Below are lines of data, and only some are wanted. Please repeat exactly those from the line that has "white pawn: 4 -> 2" through the line that has "orange trophy: 6 -> 4".
#####
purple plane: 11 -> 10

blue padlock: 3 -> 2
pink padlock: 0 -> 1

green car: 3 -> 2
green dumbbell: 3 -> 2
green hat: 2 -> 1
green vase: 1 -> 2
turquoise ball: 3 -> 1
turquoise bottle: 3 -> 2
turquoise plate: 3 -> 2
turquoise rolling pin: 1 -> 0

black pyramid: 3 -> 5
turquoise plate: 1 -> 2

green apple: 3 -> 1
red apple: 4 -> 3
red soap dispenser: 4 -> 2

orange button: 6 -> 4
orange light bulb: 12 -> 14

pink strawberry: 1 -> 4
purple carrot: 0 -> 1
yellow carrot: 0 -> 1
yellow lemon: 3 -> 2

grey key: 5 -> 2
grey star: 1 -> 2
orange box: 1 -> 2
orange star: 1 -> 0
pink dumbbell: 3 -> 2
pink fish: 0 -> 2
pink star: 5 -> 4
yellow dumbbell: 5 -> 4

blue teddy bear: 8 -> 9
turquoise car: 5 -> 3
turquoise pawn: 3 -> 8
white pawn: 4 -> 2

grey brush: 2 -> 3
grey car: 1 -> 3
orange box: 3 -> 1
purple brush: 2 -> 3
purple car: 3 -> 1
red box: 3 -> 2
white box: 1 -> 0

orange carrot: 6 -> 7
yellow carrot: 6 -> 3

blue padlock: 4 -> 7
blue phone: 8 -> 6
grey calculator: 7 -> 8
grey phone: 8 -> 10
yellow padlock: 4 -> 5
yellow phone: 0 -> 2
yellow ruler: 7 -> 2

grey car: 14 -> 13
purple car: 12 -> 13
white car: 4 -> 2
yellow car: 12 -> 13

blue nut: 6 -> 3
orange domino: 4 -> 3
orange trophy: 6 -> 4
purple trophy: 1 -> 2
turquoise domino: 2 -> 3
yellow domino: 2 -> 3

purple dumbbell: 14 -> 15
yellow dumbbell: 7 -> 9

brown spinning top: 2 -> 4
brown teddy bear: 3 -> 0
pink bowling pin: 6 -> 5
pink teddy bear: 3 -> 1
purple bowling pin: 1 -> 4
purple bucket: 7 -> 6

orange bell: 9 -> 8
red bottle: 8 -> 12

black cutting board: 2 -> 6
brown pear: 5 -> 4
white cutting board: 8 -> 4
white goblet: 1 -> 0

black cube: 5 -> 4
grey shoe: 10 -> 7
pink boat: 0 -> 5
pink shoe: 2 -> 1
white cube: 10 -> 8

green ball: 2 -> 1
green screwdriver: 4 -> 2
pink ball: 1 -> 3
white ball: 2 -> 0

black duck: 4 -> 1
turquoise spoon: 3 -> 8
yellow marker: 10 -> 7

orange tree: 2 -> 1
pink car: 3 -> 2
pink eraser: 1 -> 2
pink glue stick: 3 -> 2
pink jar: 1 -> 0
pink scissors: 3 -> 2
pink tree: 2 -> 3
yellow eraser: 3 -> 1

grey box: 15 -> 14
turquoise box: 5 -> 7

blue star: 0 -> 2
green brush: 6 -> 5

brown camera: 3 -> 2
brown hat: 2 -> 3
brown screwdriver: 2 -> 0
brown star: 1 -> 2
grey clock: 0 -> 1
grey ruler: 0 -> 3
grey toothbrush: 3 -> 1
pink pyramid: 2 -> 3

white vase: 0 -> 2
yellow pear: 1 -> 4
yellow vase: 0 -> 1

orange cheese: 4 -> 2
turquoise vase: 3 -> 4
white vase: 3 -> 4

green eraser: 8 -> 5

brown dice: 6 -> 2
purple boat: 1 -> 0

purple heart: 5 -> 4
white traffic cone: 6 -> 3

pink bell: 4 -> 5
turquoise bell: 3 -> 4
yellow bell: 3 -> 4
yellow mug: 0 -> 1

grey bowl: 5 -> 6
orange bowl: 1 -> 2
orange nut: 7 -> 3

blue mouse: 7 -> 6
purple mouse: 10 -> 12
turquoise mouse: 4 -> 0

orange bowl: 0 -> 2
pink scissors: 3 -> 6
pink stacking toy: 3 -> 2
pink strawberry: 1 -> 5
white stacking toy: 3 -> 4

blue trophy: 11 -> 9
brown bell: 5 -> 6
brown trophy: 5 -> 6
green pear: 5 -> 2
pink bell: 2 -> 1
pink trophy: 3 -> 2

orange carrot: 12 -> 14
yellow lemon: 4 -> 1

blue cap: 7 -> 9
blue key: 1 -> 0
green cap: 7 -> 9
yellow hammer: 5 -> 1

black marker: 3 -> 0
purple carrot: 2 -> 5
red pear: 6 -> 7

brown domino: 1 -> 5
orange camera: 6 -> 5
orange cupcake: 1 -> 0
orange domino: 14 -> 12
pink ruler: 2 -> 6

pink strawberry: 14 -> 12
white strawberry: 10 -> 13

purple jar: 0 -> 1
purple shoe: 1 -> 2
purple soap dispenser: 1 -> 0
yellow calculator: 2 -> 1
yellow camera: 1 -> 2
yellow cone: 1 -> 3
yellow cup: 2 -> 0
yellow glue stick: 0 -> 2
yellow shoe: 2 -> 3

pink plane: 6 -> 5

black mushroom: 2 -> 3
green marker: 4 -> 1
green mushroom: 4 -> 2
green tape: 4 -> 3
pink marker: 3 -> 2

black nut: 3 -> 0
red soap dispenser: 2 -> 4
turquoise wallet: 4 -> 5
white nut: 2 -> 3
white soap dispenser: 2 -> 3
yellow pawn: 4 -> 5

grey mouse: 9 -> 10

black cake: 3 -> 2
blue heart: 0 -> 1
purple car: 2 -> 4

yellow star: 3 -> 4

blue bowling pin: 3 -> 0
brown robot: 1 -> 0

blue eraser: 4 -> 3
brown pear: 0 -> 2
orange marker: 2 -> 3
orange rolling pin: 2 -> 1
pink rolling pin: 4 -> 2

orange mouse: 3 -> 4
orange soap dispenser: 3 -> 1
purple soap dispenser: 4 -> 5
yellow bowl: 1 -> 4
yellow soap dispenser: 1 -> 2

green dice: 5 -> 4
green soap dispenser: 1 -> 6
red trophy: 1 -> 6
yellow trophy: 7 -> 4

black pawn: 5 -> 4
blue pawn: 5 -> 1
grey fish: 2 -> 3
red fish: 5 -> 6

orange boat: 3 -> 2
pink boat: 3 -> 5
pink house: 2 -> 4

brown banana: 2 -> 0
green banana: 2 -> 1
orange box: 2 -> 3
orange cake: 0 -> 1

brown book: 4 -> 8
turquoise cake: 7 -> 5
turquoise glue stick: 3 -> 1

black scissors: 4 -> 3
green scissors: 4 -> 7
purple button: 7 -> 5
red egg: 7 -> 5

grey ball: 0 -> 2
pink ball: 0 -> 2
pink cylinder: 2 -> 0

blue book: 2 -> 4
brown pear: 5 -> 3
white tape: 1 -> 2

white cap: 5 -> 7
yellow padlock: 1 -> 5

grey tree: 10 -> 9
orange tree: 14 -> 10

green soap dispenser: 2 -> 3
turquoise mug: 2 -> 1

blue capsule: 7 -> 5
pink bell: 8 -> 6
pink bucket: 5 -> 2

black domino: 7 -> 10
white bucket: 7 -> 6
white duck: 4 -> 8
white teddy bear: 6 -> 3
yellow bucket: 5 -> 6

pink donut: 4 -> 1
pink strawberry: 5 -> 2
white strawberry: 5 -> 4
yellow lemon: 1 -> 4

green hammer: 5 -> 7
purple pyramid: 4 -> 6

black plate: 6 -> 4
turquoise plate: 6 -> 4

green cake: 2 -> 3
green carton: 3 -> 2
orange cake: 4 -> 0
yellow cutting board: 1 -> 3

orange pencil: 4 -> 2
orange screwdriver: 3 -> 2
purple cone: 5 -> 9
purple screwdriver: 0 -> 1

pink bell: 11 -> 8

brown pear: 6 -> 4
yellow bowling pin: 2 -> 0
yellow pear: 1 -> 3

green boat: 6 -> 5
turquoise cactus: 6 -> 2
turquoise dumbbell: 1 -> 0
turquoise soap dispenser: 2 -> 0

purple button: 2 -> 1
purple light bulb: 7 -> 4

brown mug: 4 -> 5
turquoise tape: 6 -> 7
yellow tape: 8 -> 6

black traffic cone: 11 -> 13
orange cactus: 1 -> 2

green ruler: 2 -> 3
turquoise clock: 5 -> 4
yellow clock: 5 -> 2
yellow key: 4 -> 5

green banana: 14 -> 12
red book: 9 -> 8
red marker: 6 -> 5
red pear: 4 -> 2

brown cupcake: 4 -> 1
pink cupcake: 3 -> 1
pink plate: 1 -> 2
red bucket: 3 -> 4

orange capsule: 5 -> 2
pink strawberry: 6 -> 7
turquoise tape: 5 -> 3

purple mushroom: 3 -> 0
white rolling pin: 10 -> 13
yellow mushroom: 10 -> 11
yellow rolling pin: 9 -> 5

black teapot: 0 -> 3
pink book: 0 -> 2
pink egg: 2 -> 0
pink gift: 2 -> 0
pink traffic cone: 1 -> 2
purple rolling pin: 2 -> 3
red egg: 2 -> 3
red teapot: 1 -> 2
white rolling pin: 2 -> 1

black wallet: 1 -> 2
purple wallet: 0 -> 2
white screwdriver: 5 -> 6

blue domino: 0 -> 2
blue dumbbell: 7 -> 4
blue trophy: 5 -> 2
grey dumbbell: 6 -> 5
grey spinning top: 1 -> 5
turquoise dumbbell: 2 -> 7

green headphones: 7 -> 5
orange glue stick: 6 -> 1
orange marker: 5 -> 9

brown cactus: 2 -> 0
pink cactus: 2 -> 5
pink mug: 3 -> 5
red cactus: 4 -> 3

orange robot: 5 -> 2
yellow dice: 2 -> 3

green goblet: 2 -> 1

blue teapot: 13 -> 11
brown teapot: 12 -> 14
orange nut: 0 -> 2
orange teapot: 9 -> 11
#####
* [Answer section]:
white pawn: 4 -> 2

grey brush: 2 -> 3
grey car: 1 -> 3
orange box: 3 -> 1
purple brush: 2 -> 3
purple car: 3 -> 1
red box: 3 -> 2
white box: 1 -> 0

orange carrot: 6 -> 7
yellow carrot: 6 -> 3

blue padlock: 4 -> 7
blue phone: 8 -> 6
grey calculator: 7 -> 8
grey phone: 8 -> 10
yellow padlock: 4 -> 5
yellow phone: 0 -> 2
yellow ruler: 7 -> 2

grey car: 14 -> 13
purple car: 12 -> 13
white car: 4 -> 2
yellow car: 12 -> 13

blue nut: 6 -> 3
orange domino: 4 -> 3
orange trophy: 6 -> 4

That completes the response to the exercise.